> [Supplied entries]
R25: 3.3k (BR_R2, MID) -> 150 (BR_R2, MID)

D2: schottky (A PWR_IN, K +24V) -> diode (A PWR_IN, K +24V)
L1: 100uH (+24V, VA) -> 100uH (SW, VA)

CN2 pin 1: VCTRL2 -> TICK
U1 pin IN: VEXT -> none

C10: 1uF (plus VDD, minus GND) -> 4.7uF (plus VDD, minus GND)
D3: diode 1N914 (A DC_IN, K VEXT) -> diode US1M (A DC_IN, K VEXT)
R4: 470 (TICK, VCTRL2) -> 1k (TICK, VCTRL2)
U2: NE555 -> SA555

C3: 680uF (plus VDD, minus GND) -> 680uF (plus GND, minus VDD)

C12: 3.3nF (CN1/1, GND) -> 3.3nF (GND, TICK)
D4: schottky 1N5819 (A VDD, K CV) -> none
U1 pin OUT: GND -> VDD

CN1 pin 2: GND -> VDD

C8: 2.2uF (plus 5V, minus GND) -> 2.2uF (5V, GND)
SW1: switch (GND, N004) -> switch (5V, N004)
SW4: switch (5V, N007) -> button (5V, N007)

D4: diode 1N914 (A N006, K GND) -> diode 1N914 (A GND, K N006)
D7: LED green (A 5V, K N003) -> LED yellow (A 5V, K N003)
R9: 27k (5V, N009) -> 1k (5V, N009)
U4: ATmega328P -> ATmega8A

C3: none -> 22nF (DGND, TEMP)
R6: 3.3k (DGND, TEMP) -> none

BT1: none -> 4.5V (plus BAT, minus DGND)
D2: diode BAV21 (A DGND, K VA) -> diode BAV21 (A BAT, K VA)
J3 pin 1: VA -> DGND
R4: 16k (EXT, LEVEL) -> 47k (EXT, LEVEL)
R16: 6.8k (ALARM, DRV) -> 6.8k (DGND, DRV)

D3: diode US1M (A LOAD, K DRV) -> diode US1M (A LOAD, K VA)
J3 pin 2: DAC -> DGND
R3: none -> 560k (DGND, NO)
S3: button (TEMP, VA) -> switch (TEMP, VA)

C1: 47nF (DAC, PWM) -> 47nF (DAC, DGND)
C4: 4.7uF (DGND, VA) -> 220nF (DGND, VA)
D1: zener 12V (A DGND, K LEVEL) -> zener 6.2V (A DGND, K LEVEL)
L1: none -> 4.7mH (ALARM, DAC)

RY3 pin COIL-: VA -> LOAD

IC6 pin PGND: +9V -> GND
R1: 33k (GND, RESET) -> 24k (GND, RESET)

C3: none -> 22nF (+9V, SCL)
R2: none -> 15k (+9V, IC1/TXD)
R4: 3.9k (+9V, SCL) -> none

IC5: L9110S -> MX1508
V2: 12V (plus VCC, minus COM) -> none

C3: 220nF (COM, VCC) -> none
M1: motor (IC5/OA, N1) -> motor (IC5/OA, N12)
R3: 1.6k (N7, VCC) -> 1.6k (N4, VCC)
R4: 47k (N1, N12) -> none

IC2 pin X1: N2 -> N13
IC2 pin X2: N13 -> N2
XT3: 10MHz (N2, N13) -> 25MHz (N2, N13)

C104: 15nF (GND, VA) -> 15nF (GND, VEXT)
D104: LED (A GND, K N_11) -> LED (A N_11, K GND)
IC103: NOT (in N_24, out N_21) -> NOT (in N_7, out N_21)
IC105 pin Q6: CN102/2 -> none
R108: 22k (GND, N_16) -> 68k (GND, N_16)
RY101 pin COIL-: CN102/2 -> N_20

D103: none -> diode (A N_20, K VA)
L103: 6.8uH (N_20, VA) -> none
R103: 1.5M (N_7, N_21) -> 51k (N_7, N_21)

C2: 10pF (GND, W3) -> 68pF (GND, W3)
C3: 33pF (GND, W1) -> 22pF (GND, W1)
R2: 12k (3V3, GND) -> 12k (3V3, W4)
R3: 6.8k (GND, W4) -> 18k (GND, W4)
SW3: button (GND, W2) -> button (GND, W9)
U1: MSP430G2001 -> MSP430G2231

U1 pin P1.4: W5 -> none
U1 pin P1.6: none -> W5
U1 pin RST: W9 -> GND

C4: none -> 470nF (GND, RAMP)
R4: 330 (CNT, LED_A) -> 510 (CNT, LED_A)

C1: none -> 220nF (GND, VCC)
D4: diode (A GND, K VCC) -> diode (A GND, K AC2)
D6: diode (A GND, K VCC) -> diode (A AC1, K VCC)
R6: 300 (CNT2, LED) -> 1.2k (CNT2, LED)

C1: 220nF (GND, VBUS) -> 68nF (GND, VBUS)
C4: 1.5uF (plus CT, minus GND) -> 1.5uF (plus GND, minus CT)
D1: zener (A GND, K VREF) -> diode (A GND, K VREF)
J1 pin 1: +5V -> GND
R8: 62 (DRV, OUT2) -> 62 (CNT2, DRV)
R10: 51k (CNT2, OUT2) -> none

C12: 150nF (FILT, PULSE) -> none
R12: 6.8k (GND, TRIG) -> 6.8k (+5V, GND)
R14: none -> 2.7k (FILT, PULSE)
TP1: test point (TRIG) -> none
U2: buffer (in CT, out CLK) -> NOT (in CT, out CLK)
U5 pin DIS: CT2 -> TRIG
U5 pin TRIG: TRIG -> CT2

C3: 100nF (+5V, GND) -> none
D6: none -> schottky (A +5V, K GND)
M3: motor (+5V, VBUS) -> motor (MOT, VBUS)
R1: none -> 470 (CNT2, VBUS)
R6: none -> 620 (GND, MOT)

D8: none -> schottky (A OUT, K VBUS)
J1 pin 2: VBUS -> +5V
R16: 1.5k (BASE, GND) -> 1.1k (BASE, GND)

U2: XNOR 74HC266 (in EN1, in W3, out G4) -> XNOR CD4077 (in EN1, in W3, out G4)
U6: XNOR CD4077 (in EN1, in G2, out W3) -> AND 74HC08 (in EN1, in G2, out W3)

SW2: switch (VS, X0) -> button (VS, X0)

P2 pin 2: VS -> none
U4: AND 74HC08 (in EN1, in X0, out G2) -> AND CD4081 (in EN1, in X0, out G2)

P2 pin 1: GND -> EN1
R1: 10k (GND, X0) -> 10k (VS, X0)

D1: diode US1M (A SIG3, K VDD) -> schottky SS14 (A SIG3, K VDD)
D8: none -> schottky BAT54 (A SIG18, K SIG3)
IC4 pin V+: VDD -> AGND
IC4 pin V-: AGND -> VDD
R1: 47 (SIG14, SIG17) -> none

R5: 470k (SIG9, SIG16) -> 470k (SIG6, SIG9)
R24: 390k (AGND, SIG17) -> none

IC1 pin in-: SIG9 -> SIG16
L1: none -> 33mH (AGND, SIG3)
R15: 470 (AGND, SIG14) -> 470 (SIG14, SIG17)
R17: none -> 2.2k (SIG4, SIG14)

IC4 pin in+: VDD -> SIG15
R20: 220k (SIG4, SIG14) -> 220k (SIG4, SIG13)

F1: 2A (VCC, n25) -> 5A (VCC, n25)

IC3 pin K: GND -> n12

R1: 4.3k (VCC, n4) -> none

> [Requirement]
Reproduce every entry above without a single alteration.

> [Solution for this exercise]
R25: 3.3k (BR_R2, MID) -> 150 (BR_R2, MID)

D2: schottky (A PWR_IN, K +24V) -> diode (A PWR_IN, K +24V)
L1: 100uH (+24V, VA) -> 100uH (SW, VA)

CN2 pin 1: VCTRL2 -> TICK
U1 pin IN: VEXT -> none

C10: 1uF (plus VDD, minus GND) -> 4.7uF (plus VDD, minus GND)
D3: diode 1N914 (A DC_IN, K VEXT) -> diode US1M (A DC_IN, K VEXT)
R4: 470 (TICK, VCTRL2) -> 1k (TICK, VCTRL2)
U2: NE555 -> SA555

C3: 680uF (plus VDD, minus GND) -> 680uF (plus GND, minus VDD)

C12: 3.3nF (CN1/1, GND) -> 3.3nF (GND, TICK)
D4: schottky 1N5819 (A VDD, K CV) -> none
U1 pin OUT: GND -> VDD

CN1 pin 2: GND -> VDD

C8: 2.2uF (plus 5V, minus GND) -> 2.2uF (5V, GND)
SW1: switch (GND, N004) -> switch (5V, N004)
SW4: switch (5V, N007) -> button (5V, N007)

D4: diode 1N914 (A N006, K GND) -> diode 1N914 (A GND, K N006)
D7: LED green (A 5V, K N003) -> LED yellow (A 5V, K N003)
R9: 27k (5V, N009) -> 1k (5V, N009)
U4: ATmega328P -> ATmega8A

C3: none -> 22nF (DGND, TEMP)
R6: 3.3k (DGND, TEMP) -> none

BT1: none -> 4.5V (plus BAT, minus DGND)
D2: diode BAV21 (A DGND, K VA) -> diode BAV21 (A BAT, K VA)
J3 pin 1: VA -> DGND
R4: 16k (EXT, LEVEL) -> 47k (EXT, LEVEL)
R16: 6.8k (ALARM, DRV) -> 6.8k (DGND, DRV)

D3: diode US1M (A LOAD, K DRV) -> diode US1M (A LOAD, K VA)
J3 pin 2: DAC -> DGND
R3: none -> 560k (DGND, NO)
S3: button (TEMP, VA) -> switch (TEMP, VA)

C1: 47nF (DAC, PWM) -> 47nF (DAC, DGND)
C4: 4.7uF (DGND, VA) -> 220nF (DGND, VA)
D1: zener 12V (A DGND, K LEVEL) -> zener 6.2V (A DGND, K LEVEL)
L1: none -> 4.7mH (ALARM, DAC)

RY3 pin COIL-: VA -> LOAD

IC6 pin PGND: +9V -> GND
R1: 33k (GND, RESET) -> 24k (GND, RESET)

C3: none -> 22nF (+9V, SCL)
R2: none -> 15k (+9V, IC1/TXD)
R4: 3.9k (+9V, SCL) -> none

IC5: L9110S -> MX1508
V2: 12V (plus VCC, minus COM) -> none

C3: 220nF (COM, VCC) -> none
M1: motor (IC5/OA, N1) -> motor (IC5/OA, N12)
R3: 1.6k (N7, VCC) -> 1.6k (N4, VCC)
R4: 47k (N1, N12) -> none

IC2 pin X1: N2 -> N13
IC2 pin X2: N13 -> N2
XT3: 10MHz (N2, N13) -> 25MHz (N2, N13)

C104: 15nF (GND, VA) -> 15nF (GND, VEXT)
D104: LED (A GND, K N_11) -> LED (A N_11, K GND)
IC103: NOT (in N_24, out N_21) -> NOT (in N_7, out N_21)
IC105 pin Q6: CN102/2 -> none
R108: 22k (GND, N_16) -> 68k (GND, N_16)
RY101 pin COIL-: CN102/2 -> N_20

D103: none -> diode (A N_20, K VA)
L103: 6.8uH (N_20, VA) -> none
R103: 1.5M (N_7, N_21) -> 51k (N_7, N_21)

C2: 10pF (GND, W3) -> 68pF (GND, W3)
C3: 33pF (GND, W1) -> 22pF (GND, W1)
R2: 12k (3V3, GND) -> 12k (3V3, W4)
R3: 6.8k (GND, W4) -> 18k (GND, W4)
SW3: button (GND, W2) -> button (GND, W9)
U1: MSP430G2001 -> MSP430G2231

U1 pin P1.4: W5 -> none
U1 pin P1.6: none -> W5
U1 pin RST: W9 -> GND

C4: none -> 470nF (GND, RAMP)
R4: 330 (CNT, LED_A) -> 510 (CNT, LED_A)

C1: none -> 220nF (GND, VCC)
D4: diode (A GND, K VCC) -> diode (A GND, K AC2)
D6: diode (A GND, K VCC) -> diode (A AC1, K VCC)
R6: 300 (CNT2, LED) -> 1.2k (CNT2, LED)

C1: 220nF (GND, VBUS) -> 68nF (GND, VBUS)
C4: 1.5uF (plus CT, minus GND) -> 1.5uF (plus GND, minus CT)
D1: zener (A GND, K VREF) -> diode (A GND, K VREF)
J1 pin 1: +5V -> GND
R8: 62 (DRV, OUT2) -> 62 (CNT2, DRV)
R10: 51k (CNT2, OUT2) -> none

C12: 150nF (FILT, PULSE) -> none
R12: 6.8k (GND, TRIG) -> 6.8k (+5V, GND)
R14: none -> 2.7k (FILT, PULSE)
TP1: test point (TRIG) -> none
U2: buffer (in CT, out CLK) -> NOT (in CT, out CLK)
U5 pin DIS: CT2 -> TRIG
U5 pin TRIG: TRIG -> CT2

C3: 100nF (+5V, GND) -> none
D6: none -> schottky (A +5V, K GND)
M3: motor (+5V, VBUS) -> motor (MOT, VBUS)
R1: none -> 470 (CNT2, VBUS)
R6: none -> 620 (GND, MOT)

D8: none -> schottky (A OUT, K VBUS)
J1 pin 2: VBUS -> +5V
R16: 1.5k (BASE, GND) -> 1.1k (BASE, GND)

U2: XNOR 74HC266 (in EN1, in W3, out G4) -> XNOR CD4077 (in EN1, in W3, out G4)
U6: XNOR CD4077 (in EN1, in G2, out W3) -> AND 74HC08 (in EN1, in G2, out W3)

SW2: switch (VS, X0) -> button (VS, X0)

P2 pin 2: VS -> none
U4: AND 74HC08 (in EN1, in X0, out G2) -> AND CD4081 (in EN1, in X0, out G2)

P2 pin 1: GND -> EN1
R1: 10k (GND, X0) -> 10k (VS, X0)

D1: diode US1M (A SIG3, K VDD) -> schottky SS14 (A SIG3, K VDD)
D8: none -> schottky BAT54 (A SIG18, K SIG3)
IC4 pin V+: VDD -> AGND
IC4 pin V-: AGND -> VDD
R1: 47 (SIG14, SIG17) -> none

R5: 470k (SIG9, SIG16) -> 470k (SIG6, SIG9)
R24: 390k (AGND, SIG17) -> none

IC1 pin in-: SIG9 -> SIG16
L1: none -> 33mH (AGND, SIG3)
R15: 470 (AGND, SIG14) -> 470 (SIG14, SIG17)
R17: none -> 2.2k (SIG4, SIG14)

IC4 pin in+: VDD -> SIG15
R20: 220k (SIG4, SIG14) -> 220k (SIG4, SIG13)

F1: 2A (VCC, n25) -> 5A (VCC, n25)

IC3 pin K: GND -> n12

R1: 4.3k (VCC, n4) -> none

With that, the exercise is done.